→ THE PROBLEM
Pick out the lines below that include the string "strawberry".

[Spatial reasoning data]
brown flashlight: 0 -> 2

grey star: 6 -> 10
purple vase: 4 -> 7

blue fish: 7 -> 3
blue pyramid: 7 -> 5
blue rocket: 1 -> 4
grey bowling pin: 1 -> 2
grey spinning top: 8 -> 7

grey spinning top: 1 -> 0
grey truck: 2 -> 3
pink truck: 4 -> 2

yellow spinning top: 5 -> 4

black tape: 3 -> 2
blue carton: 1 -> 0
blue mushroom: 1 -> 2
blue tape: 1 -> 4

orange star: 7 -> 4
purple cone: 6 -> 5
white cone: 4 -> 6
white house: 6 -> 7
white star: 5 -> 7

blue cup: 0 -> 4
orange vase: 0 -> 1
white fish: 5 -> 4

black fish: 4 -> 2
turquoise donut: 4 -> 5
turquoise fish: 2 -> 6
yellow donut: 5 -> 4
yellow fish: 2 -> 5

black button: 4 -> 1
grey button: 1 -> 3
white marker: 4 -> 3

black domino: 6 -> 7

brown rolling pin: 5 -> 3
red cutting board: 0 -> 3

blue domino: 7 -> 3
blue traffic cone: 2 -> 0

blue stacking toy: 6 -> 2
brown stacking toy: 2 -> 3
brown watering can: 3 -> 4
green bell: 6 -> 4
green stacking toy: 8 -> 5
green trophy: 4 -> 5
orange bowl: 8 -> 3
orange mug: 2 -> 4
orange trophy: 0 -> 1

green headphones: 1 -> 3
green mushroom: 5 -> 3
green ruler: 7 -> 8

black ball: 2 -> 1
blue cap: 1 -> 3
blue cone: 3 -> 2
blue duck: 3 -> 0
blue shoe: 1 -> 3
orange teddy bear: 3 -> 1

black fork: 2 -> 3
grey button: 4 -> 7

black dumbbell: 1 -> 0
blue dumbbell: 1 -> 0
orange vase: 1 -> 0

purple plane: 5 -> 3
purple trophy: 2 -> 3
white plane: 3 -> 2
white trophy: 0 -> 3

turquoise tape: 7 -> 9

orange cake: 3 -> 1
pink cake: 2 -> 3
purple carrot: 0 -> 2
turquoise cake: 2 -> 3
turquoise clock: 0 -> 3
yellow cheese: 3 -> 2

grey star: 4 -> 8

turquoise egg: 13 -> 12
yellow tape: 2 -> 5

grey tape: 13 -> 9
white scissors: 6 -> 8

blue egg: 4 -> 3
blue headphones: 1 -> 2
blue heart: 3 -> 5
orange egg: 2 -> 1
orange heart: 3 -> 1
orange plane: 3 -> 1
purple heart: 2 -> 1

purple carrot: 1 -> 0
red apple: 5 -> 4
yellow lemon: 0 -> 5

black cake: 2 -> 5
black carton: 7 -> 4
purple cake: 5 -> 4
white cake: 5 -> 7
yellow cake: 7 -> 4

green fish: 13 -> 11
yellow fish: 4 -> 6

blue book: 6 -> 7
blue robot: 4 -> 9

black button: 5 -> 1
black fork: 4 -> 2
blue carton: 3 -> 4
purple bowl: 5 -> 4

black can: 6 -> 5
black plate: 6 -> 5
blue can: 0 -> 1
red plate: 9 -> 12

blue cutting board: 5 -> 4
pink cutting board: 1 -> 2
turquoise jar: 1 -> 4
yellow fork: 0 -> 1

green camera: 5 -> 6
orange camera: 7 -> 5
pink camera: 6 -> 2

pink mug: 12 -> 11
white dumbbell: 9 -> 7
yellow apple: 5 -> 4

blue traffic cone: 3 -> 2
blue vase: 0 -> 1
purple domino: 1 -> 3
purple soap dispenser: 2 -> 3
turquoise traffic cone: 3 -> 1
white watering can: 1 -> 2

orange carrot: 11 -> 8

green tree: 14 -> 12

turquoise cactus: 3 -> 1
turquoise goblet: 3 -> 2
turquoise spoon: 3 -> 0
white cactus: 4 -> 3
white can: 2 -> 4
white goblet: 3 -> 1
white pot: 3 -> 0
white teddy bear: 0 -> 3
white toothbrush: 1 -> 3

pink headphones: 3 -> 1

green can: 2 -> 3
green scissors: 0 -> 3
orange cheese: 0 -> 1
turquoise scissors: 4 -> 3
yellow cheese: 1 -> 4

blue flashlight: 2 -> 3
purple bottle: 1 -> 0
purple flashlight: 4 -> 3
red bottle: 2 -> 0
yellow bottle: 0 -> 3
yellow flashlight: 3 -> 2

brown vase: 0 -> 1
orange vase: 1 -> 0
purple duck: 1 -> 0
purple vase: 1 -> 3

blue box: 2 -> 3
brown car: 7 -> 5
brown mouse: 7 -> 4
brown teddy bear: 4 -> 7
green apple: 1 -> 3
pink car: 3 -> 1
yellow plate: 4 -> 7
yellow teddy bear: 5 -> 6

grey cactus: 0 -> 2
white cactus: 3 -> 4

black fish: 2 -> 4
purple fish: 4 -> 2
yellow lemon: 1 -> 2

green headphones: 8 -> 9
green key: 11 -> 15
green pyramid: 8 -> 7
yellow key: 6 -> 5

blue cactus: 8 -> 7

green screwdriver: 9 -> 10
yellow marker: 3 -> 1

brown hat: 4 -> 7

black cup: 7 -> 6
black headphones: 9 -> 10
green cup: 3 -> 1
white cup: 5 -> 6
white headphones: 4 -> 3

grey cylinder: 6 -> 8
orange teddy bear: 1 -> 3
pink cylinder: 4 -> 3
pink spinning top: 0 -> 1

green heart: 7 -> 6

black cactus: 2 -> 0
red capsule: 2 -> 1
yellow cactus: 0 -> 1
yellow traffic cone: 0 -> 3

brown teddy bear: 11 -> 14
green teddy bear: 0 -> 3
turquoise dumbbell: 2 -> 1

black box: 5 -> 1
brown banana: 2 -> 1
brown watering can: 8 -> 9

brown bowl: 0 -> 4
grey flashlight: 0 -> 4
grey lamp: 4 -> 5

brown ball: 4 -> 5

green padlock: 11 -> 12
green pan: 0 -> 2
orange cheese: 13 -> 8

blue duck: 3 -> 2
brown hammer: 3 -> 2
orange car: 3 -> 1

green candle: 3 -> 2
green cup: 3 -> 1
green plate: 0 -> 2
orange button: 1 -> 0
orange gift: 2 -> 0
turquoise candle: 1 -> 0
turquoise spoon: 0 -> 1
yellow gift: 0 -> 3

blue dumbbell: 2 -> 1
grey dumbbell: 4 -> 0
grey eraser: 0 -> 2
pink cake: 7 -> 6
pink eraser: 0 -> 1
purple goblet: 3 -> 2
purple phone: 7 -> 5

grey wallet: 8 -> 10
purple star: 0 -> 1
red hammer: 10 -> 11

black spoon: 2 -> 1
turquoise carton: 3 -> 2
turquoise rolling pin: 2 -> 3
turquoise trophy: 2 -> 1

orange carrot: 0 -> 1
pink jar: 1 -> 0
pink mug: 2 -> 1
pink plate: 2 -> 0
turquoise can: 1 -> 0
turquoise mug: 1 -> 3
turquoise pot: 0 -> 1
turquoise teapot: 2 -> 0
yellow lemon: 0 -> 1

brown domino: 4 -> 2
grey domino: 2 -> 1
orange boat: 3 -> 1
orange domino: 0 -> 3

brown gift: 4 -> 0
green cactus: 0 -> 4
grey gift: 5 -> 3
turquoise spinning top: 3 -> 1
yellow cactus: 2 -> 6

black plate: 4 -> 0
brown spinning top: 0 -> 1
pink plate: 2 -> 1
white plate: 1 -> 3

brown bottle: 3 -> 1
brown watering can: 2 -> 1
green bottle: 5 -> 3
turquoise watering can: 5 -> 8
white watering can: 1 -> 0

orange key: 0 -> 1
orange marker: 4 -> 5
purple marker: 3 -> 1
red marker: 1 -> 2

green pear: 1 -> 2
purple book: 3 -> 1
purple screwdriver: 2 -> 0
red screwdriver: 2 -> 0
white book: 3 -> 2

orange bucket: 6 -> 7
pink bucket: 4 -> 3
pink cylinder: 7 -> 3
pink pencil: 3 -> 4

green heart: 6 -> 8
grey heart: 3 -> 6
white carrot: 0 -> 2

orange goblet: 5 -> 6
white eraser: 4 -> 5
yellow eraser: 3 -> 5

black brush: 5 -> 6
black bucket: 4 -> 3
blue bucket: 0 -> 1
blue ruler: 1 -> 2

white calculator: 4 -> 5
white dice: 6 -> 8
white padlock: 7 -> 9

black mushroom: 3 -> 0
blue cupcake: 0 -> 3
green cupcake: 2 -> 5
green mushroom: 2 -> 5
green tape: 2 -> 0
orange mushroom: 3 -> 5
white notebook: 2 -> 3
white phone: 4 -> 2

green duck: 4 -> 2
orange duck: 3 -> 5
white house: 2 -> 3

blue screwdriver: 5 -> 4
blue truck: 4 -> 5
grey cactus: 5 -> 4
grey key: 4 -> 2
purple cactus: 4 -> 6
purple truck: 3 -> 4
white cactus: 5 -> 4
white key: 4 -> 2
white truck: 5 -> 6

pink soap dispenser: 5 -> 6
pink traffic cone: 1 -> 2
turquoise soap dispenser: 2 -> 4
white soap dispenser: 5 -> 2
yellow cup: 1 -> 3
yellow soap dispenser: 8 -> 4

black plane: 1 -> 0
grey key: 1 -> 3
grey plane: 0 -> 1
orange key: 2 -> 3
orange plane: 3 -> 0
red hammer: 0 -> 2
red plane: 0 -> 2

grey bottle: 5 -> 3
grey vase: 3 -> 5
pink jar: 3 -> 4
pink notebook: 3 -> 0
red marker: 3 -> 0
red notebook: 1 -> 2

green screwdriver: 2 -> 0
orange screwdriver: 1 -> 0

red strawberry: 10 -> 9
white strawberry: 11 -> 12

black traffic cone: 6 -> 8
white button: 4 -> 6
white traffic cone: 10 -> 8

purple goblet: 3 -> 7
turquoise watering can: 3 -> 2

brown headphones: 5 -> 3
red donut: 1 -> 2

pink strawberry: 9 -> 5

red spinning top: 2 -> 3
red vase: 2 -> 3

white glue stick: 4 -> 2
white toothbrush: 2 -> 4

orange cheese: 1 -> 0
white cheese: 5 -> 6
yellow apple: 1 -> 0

→ RESULT FOR THIS TASK
red strawberry: 10 -> 9
white strawberry: 11 -> 12
pink strawberry: 9 -> 5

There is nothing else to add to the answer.